The reply should be a single number: the count of lines below that contain the word "trapezoid".

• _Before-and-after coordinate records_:
---

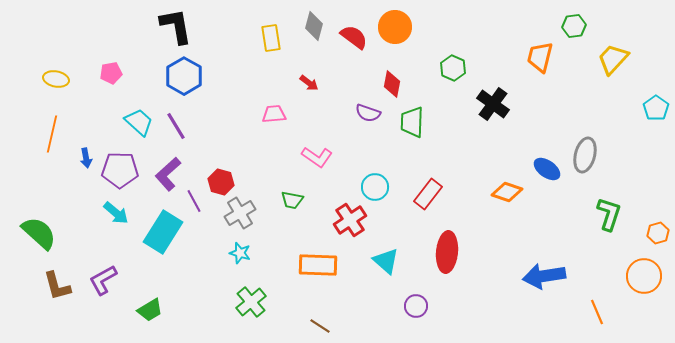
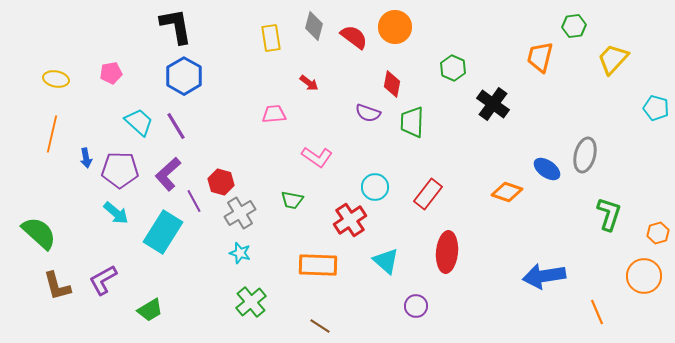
cyan pentagon at (656, 108): rotated 20 degrees counterclockwise
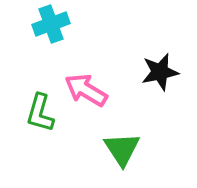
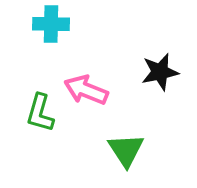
cyan cross: rotated 21 degrees clockwise
pink arrow: rotated 9 degrees counterclockwise
green triangle: moved 4 px right, 1 px down
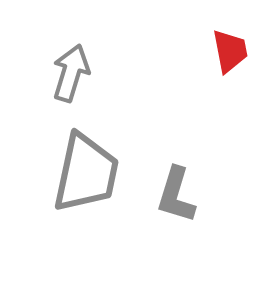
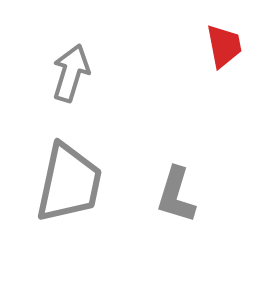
red trapezoid: moved 6 px left, 5 px up
gray trapezoid: moved 17 px left, 10 px down
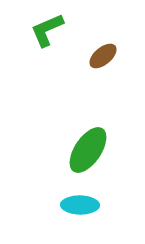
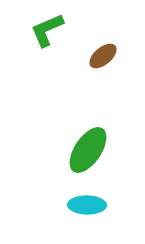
cyan ellipse: moved 7 px right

---

• _Output for this task_: 2